Print every line from the one containing "This is a 0.47" down to the one containing "road 10 (residential): [(217,235),(116,145)]", both included, exactly as they appear among the rows below.

> **Rows**
▶

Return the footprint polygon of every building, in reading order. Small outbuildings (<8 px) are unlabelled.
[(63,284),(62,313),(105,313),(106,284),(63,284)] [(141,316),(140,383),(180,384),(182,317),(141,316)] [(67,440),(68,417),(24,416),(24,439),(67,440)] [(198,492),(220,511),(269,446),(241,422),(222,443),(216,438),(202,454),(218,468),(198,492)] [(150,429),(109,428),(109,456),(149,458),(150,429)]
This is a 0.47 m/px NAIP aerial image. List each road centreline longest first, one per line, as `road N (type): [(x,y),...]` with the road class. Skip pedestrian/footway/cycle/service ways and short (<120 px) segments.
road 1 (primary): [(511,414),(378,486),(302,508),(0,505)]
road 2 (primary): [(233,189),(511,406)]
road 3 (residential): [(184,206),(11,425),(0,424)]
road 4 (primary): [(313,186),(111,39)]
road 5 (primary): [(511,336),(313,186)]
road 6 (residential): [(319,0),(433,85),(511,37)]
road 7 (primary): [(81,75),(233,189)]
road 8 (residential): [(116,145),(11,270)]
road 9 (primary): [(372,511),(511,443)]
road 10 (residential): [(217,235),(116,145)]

◀
▶

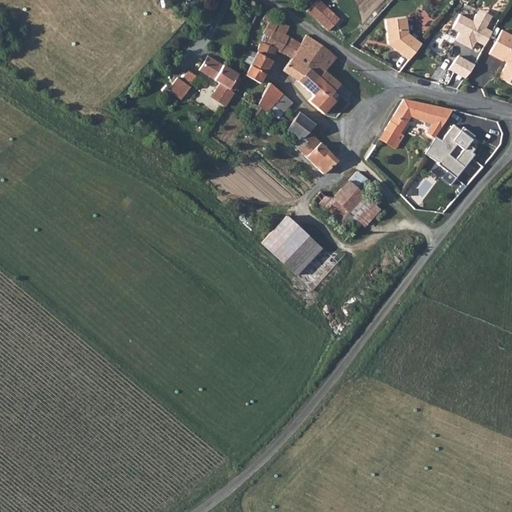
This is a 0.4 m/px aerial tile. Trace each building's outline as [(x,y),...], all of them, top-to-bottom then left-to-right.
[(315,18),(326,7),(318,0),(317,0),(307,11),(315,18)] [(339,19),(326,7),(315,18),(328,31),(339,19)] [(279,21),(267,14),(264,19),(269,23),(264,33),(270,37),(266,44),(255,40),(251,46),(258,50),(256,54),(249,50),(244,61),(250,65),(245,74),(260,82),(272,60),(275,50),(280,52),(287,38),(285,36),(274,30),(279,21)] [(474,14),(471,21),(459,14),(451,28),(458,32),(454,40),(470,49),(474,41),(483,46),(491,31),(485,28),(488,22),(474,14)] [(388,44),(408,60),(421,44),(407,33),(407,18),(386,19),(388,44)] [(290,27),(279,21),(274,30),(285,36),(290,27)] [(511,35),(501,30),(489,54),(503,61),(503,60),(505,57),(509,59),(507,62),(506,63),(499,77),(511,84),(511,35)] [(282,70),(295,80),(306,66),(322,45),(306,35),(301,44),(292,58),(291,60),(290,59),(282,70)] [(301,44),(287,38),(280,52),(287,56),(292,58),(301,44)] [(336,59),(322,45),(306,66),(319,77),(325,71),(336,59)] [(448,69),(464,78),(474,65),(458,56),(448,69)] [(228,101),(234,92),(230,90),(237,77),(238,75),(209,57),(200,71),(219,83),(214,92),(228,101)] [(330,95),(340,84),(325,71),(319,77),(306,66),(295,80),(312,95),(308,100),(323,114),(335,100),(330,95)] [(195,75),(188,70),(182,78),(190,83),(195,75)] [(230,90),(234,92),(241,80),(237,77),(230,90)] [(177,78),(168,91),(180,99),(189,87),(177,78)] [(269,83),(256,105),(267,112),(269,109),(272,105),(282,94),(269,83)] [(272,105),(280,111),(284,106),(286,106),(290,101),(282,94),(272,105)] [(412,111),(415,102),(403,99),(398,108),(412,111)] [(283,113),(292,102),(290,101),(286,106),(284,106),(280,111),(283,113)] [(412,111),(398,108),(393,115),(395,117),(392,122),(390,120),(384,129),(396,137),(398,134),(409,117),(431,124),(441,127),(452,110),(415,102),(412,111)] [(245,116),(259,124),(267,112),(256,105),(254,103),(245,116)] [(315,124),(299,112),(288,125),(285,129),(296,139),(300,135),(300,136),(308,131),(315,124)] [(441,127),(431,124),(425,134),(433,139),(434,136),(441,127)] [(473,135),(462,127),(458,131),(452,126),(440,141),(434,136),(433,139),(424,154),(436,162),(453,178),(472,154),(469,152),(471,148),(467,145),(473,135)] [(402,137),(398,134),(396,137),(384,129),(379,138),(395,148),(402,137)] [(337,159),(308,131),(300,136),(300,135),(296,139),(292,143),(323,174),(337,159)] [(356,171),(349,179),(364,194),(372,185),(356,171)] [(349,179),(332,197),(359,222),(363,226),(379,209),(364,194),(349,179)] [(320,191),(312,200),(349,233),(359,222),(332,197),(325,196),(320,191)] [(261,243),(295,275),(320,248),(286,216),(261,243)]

◀
▶

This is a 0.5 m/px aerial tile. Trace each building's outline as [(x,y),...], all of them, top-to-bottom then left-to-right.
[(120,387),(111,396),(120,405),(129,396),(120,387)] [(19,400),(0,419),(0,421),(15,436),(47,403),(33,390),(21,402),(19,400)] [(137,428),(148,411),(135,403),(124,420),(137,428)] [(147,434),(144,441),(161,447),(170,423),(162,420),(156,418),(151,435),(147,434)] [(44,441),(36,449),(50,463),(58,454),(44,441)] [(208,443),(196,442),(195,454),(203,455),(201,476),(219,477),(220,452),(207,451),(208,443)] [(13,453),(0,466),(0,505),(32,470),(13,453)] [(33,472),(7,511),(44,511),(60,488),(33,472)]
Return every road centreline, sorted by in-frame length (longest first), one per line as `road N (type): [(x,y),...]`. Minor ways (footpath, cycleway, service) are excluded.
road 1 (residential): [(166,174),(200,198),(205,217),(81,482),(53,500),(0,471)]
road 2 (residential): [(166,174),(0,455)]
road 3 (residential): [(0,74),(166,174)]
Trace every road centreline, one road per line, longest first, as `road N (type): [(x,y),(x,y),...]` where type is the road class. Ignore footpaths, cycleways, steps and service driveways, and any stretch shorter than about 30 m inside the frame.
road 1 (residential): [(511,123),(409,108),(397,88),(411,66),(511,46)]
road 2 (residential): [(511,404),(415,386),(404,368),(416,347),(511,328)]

◀

> **Written reply**
This is a 0.47 m/px NAIP aerial image. List each road centreline longest first, one per line, as `road N (type): [(x,y),...]` with the road class. Skip pedestrian/footway/cycle/service ways and short (<120 px) segments.
road 1 (primary): [(511,414),(378,486),(302,508),(0,505)]
road 2 (primary): [(233,189),(511,406)]
road 3 (residential): [(184,206),(11,425),(0,424)]
road 4 (primary): [(313,186),(111,39)]
road 5 (primary): [(511,336),(313,186)]
road 6 (residential): [(319,0),(433,85),(511,37)]
road 7 (primary): [(81,75),(233,189)]
road 8 (residential): [(116,145),(11,270)]
road 9 (primary): [(372,511),(511,443)]
road 10 (residential): [(217,235),(116,145)]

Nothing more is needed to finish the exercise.